Change detection data
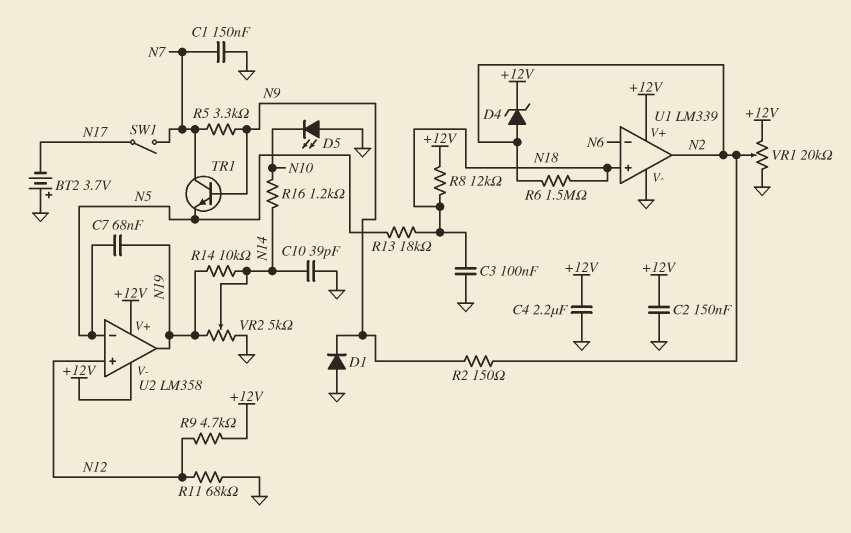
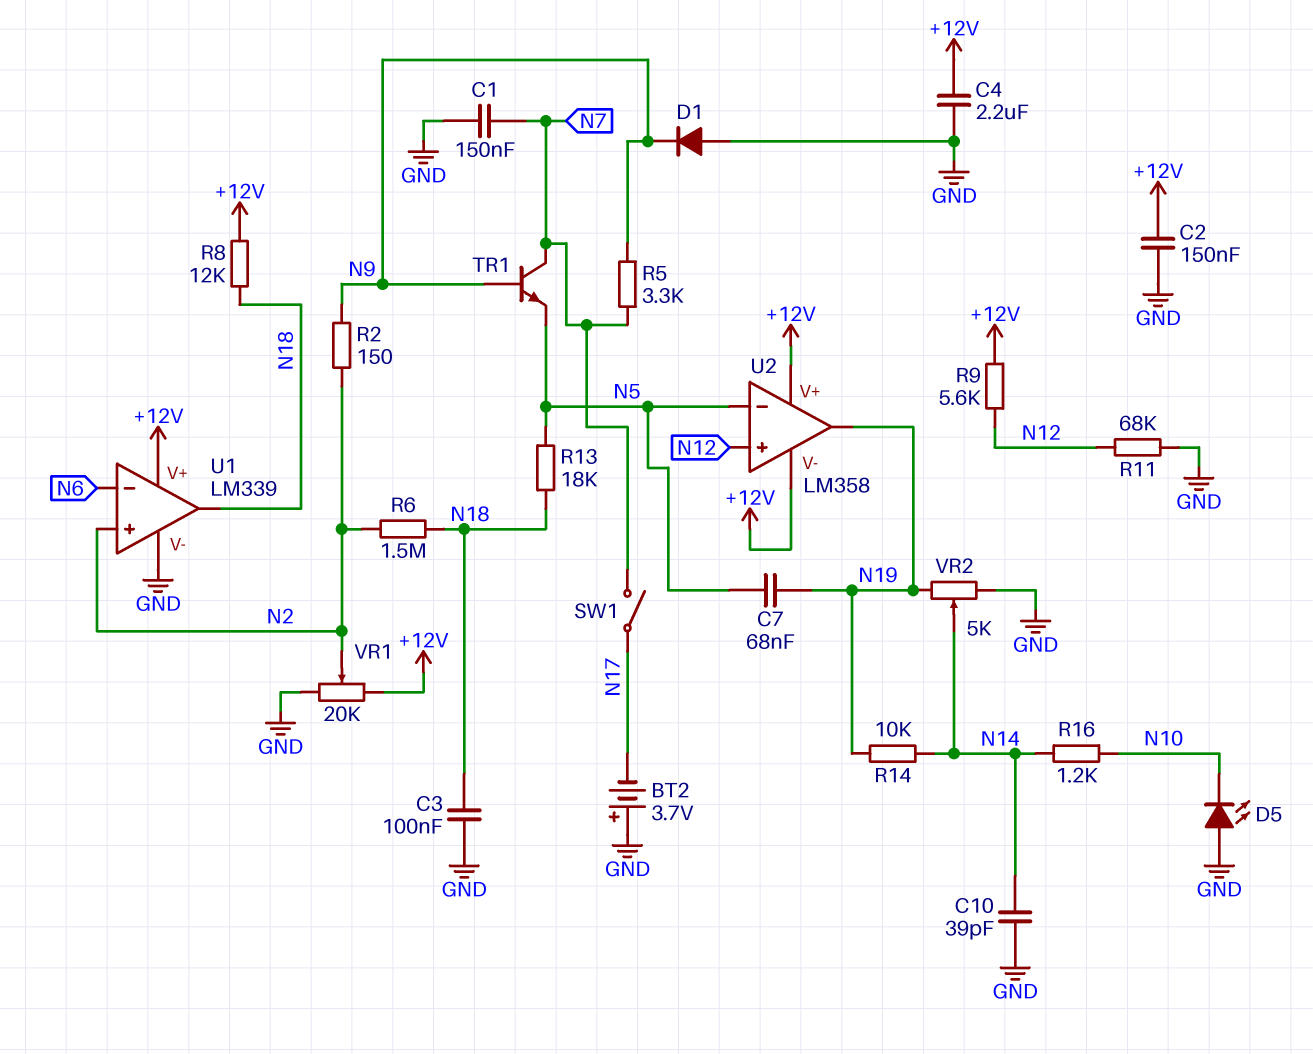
D4: zener (A N2, K +12V) -> none
R9: 4.7k (+12V, N12) -> 5.6k (+12V, N12)
U1 pin in+: N18 -> N2
U1 pin out: N2 -> N18

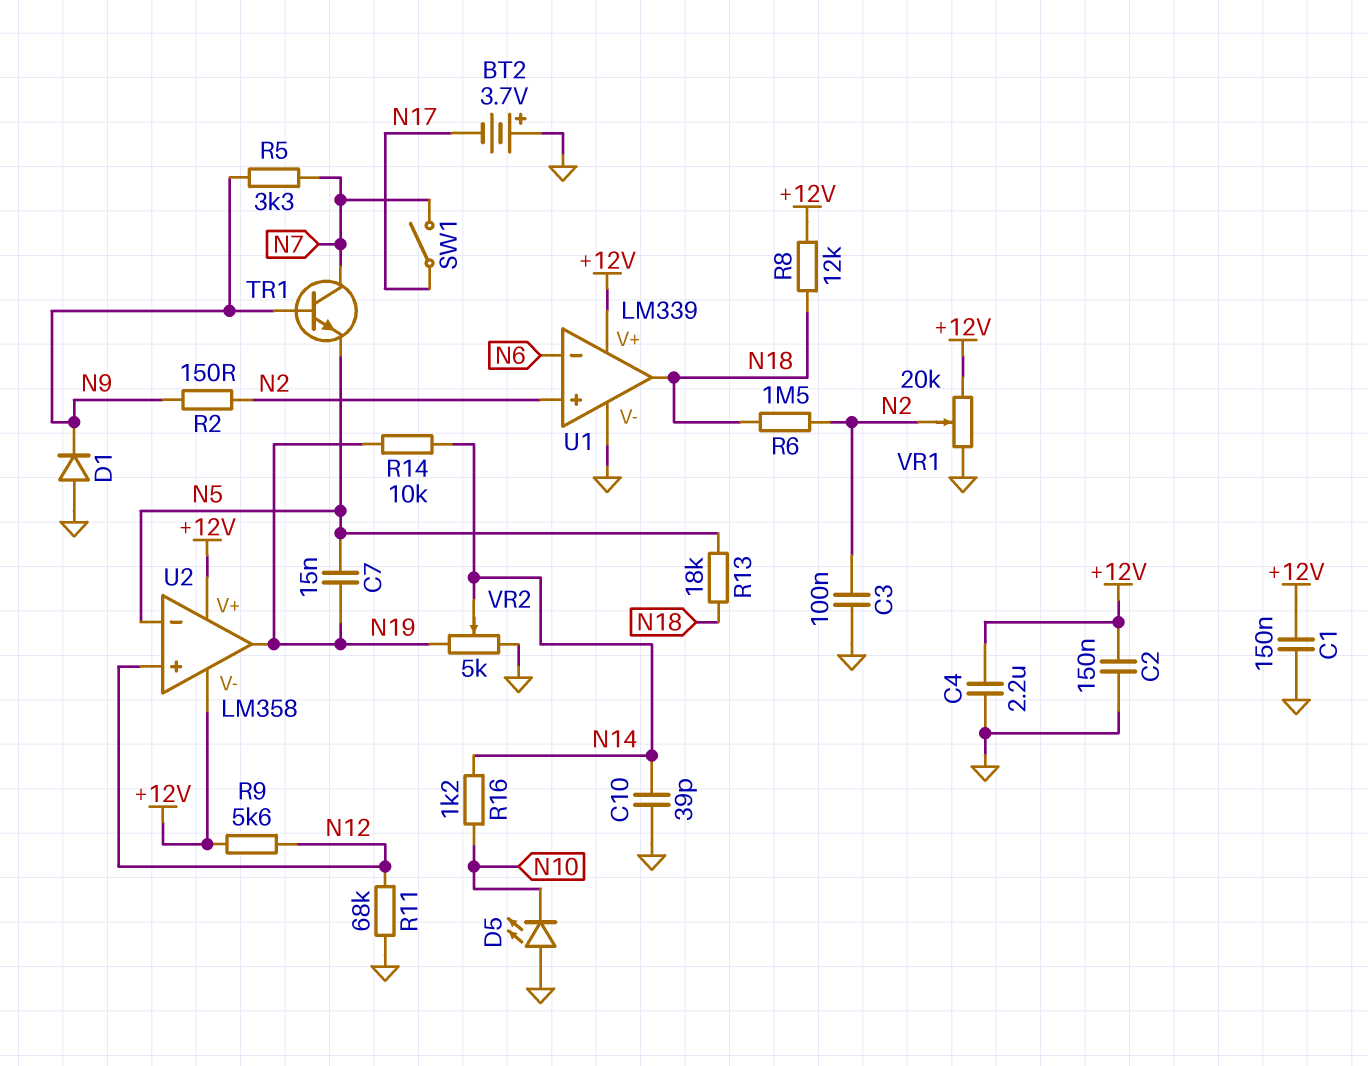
C1: 150nF (GND, N7) -> 150nF (+12V, GND)
C3: 100nF (GND, N18) -> 100nF (GND, N2)
C7: 68nF (N5, N19) -> 15nF (N5, N19)

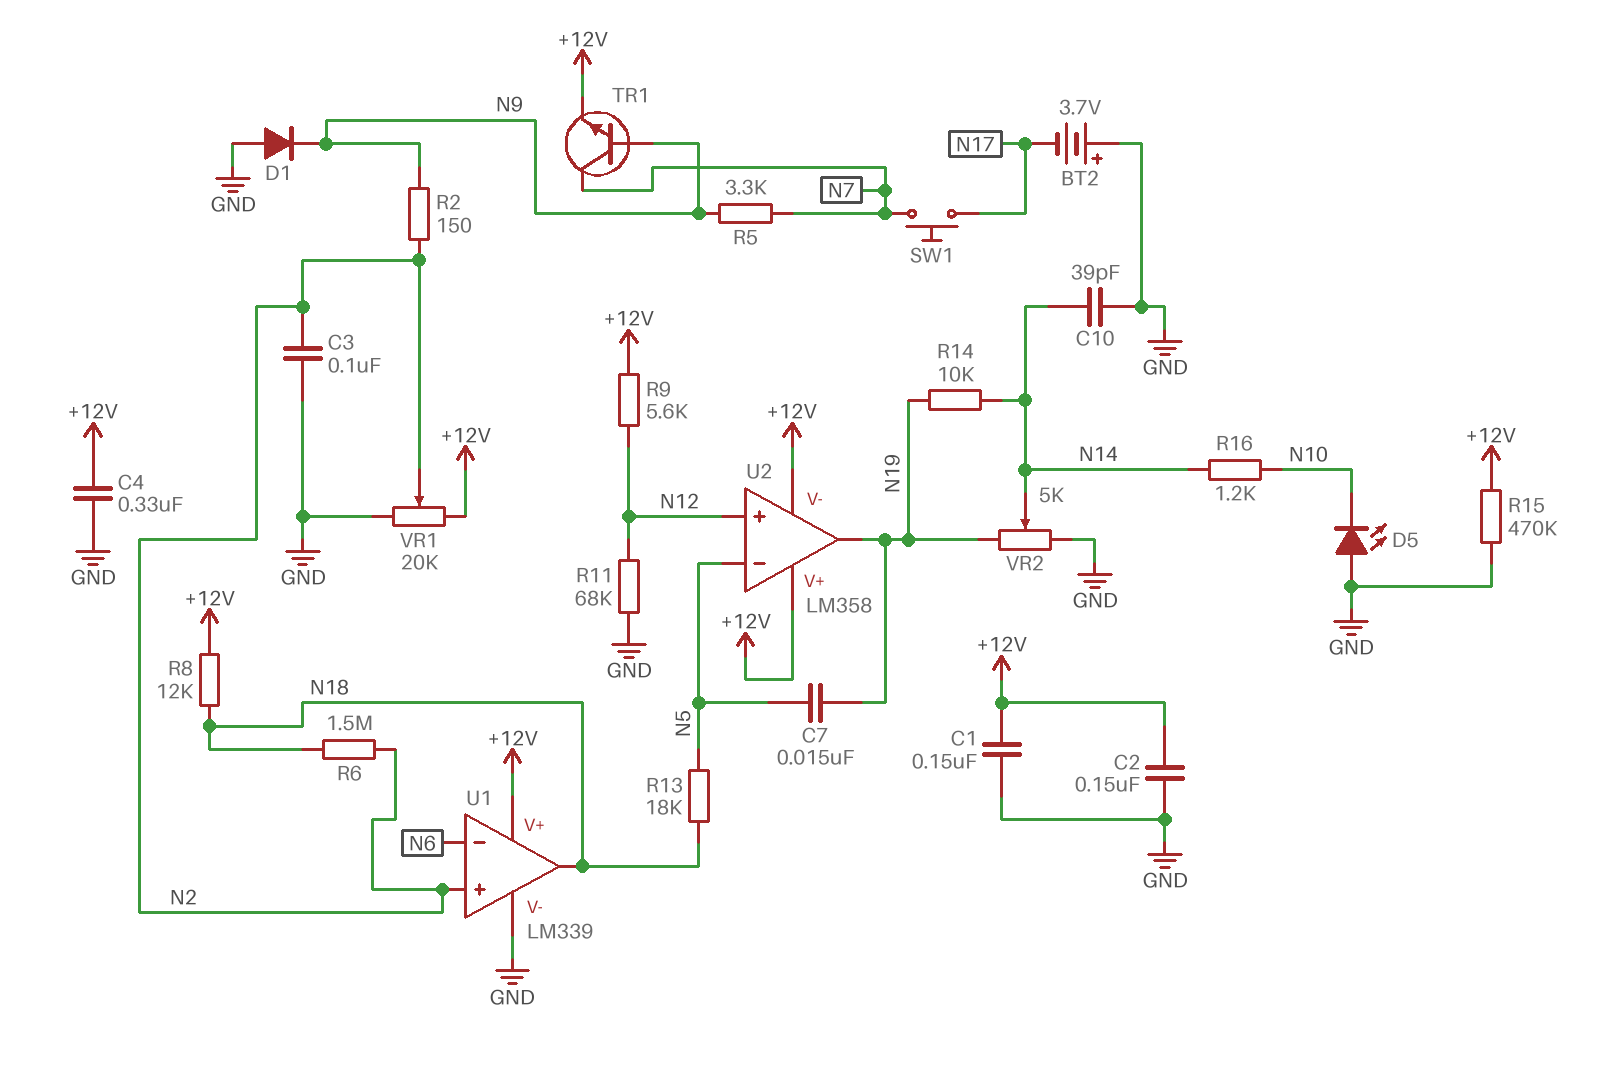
C4: 2.2uF (+12V, GND) -> 330nF (+12V, GND)
R15: none -> 470k (+12V, GND)
SW1: switch (N7, N17) -> button (N7, N17)
TR1: NPN (B N9, C N7, E N5) -> NPN (B N9, C N7, E +12V)

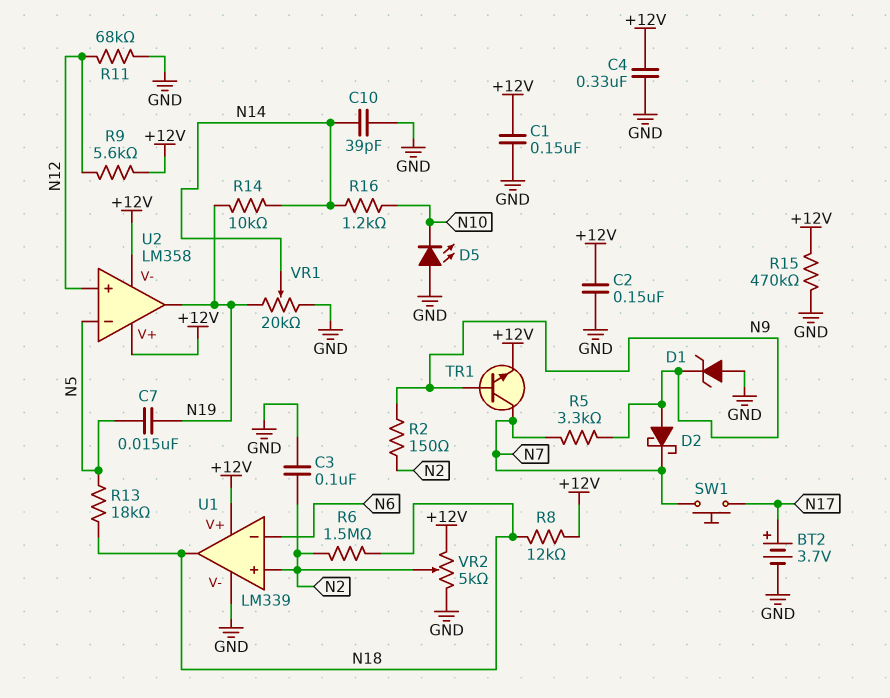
BT2: 3.7V (plus GND, minus N17) -> 3.7V (plus N17, minus GND)
D1: diode (A GND, K N9) -> zener (A GND, K N9)
D2: none -> schottky (A N9, K N7)
VR1: 20k (+12V, GND, wiper N2) -> 20k (GND, N19, wiper N14)
VR2: 5k (GND, N19, wiper N14) -> 5k (+12V, GND, wiper N2)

» What the exercise asks
Pictures don't belong in the copy. Restate all the entries exactly.

» Your response
D4: zener (A N2, K +12V) -> none
R9: 4.7k (+12V, N12) -> 5.6k (+12V, N12)
U1 pin in+: N18 -> N2
U1 pin out: N2 -> N18

C1: 150nF (GND, N7) -> 150nF (+12V, GND)
C3: 100nF (GND, N18) -> 100nF (GND, N2)
C7: 68nF (N5, N19) -> 15nF (N5, N19)

C4: 2.2uF (+12V, GND) -> 330nF (+12V, GND)
R15: none -> 470k (+12V, GND)
SW1: switch (N7, N17) -> button (N7, N17)
TR1: NPN (B N9, C N7, E N5) -> NPN (B N9, C N7, E +12V)

BT2: 3.7V (plus GND, minus N17) -> 3.7V (plus N17, minus GND)
D1: diode (A GND, K N9) -> zener (A GND, K N9)
D2: none -> schottky (A N9, K N7)
VR1: 20k (+12V, GND, wiper N2) -> 20k (GND, N19, wiper N14)
VR2: 5k (GND, N19, wiper N14) -> 5k (+12V, GND, wiper N2)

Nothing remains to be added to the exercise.